■ **TASK STATEMENT**
Look below for the line that contains "C7: 68nF (N001, N016) -> 68nF (+5V, N016)", then quote it and all the lines after it, exactly, with the pictures left out.

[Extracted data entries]
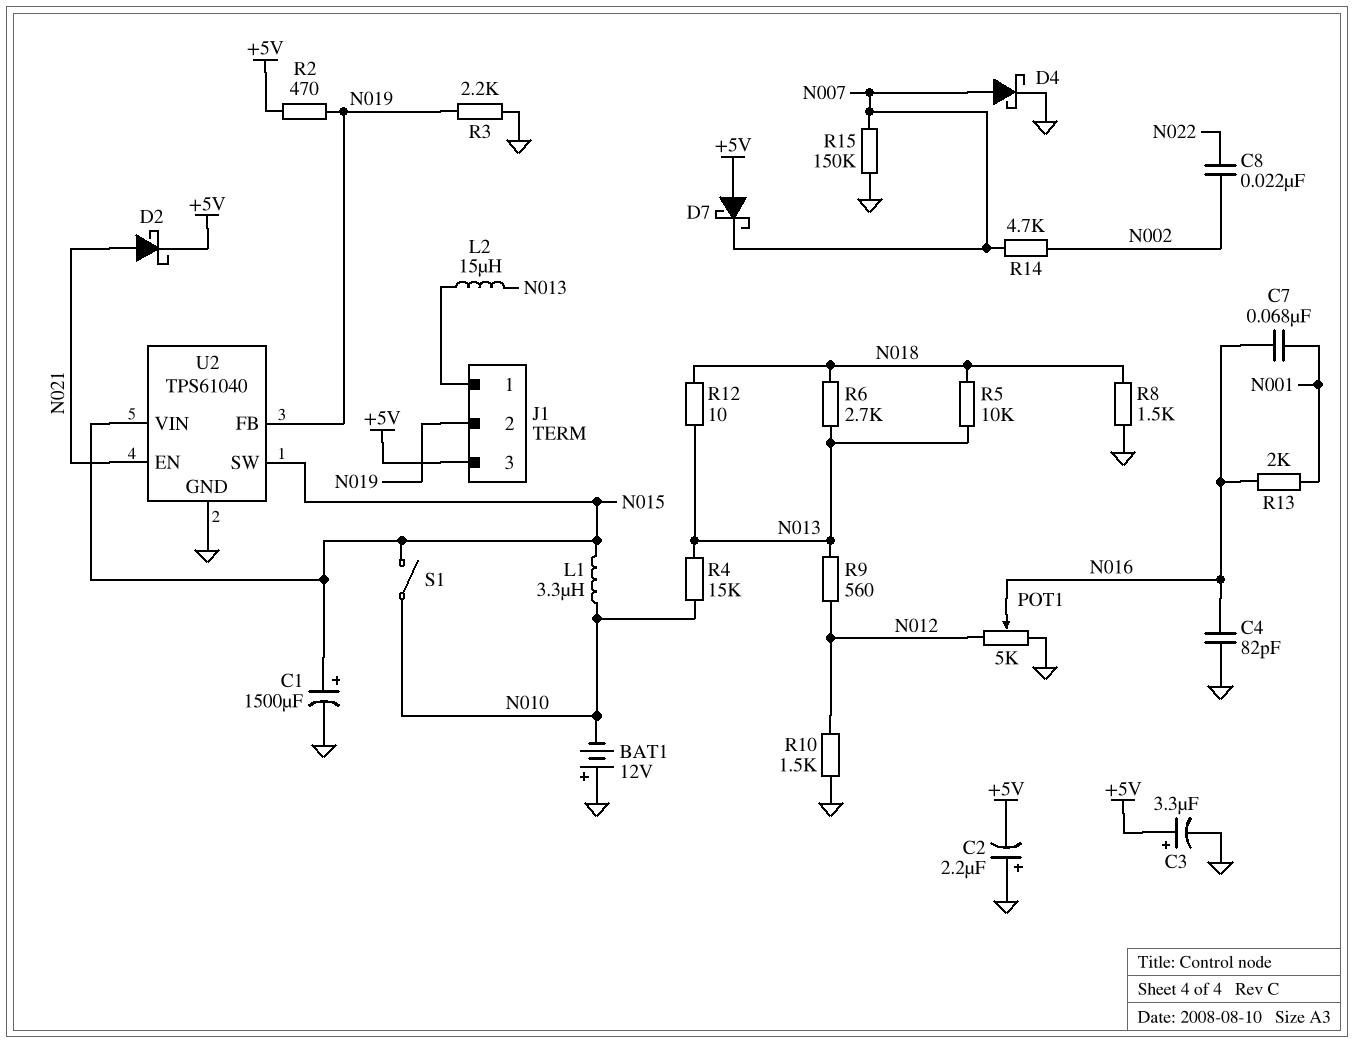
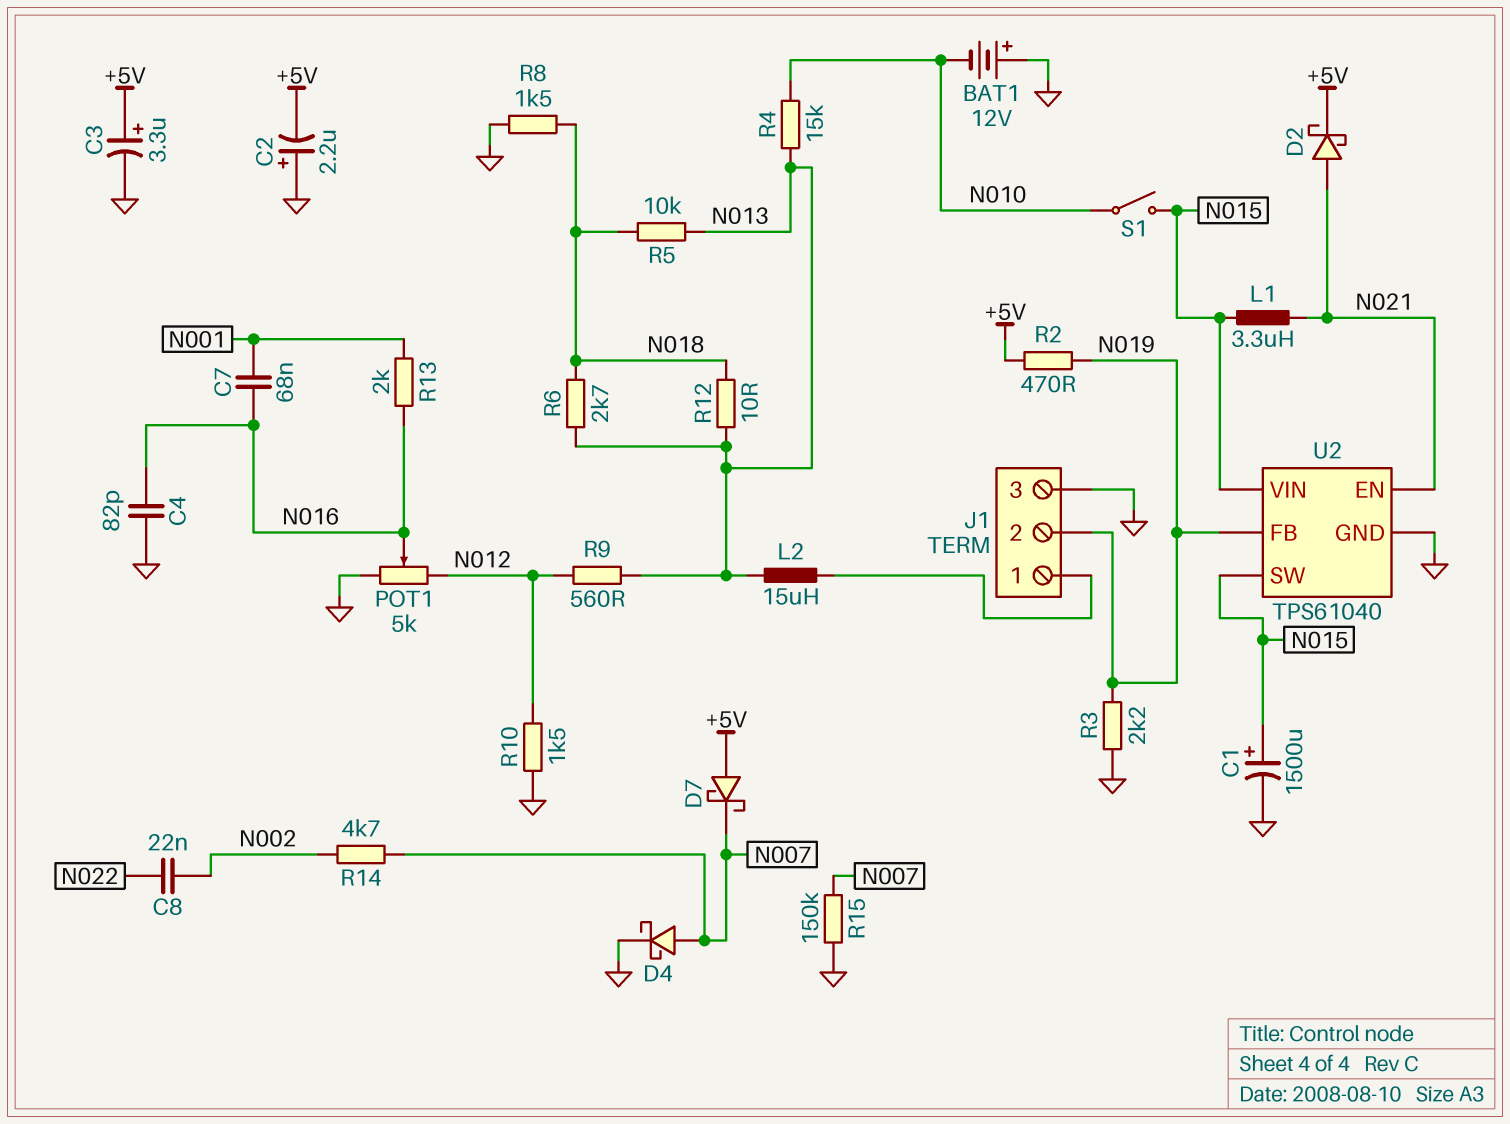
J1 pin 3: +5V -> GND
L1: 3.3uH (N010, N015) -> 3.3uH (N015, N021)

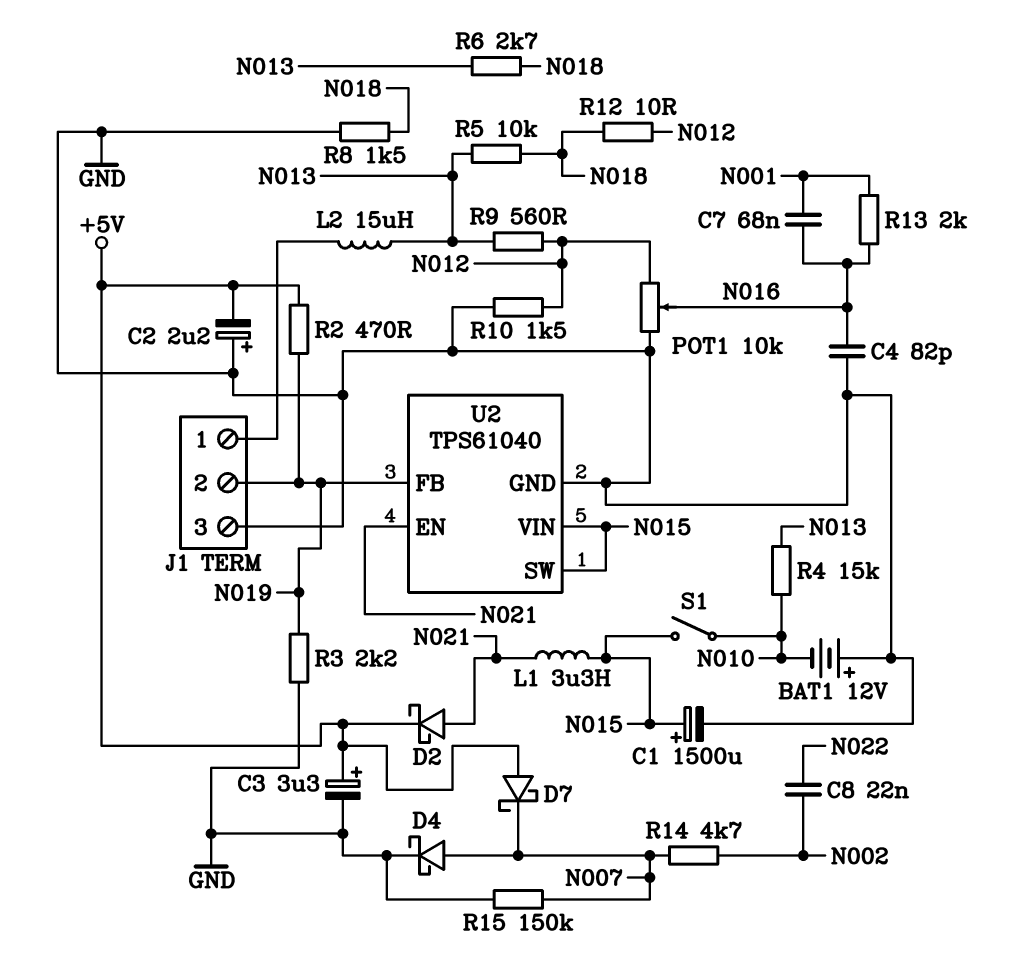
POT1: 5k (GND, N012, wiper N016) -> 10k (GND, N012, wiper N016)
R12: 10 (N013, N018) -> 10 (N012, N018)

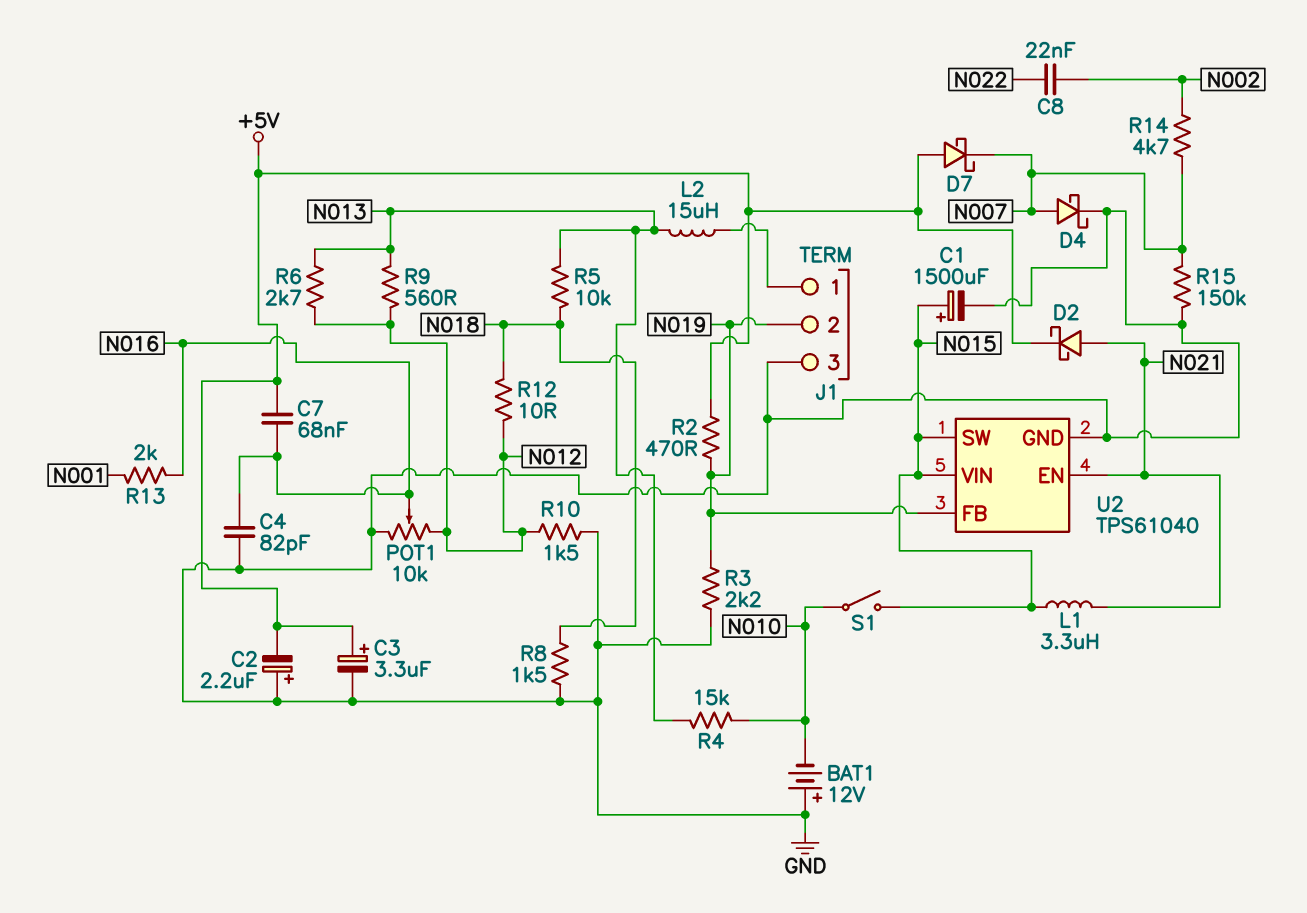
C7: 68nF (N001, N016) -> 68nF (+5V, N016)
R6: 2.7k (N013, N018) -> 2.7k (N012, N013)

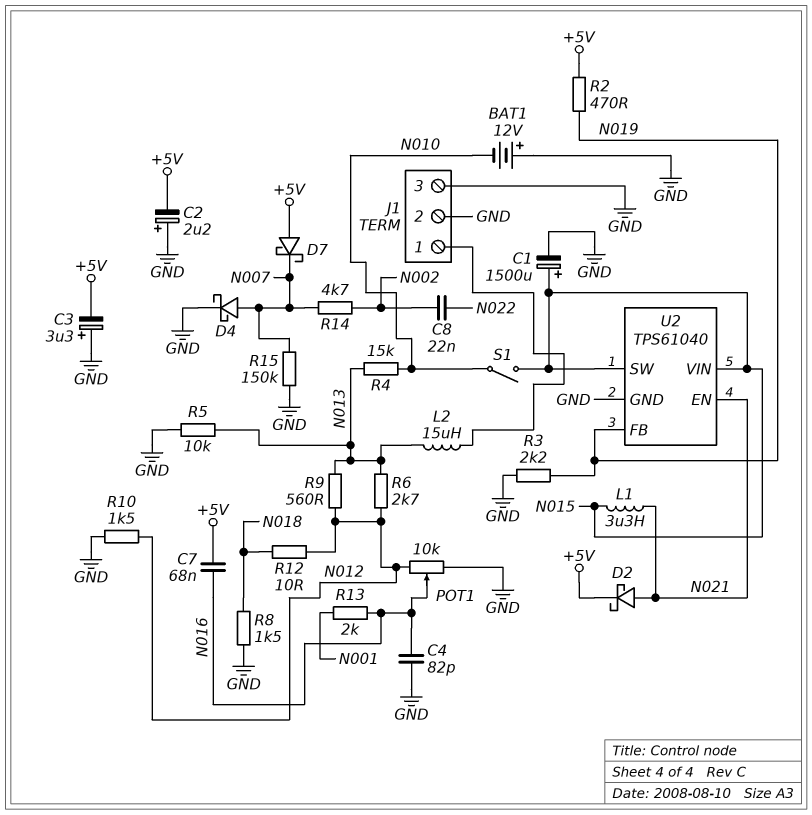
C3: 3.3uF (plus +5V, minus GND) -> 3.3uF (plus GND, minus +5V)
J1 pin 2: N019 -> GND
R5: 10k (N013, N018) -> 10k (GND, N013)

■ **WORKED SOLUTION**
C7: 68nF (N001, N016) -> 68nF (+5V, N016)
R6: 2.7k (N013, N018) -> 2.7k (N012, N013)

C3: 3.3uF (plus +5V, minus GND) -> 3.3uF (plus GND, minus +5V)
J1 pin 2: N019 -> GND
R5: 10k (N013, N018) -> 10k (GND, N013)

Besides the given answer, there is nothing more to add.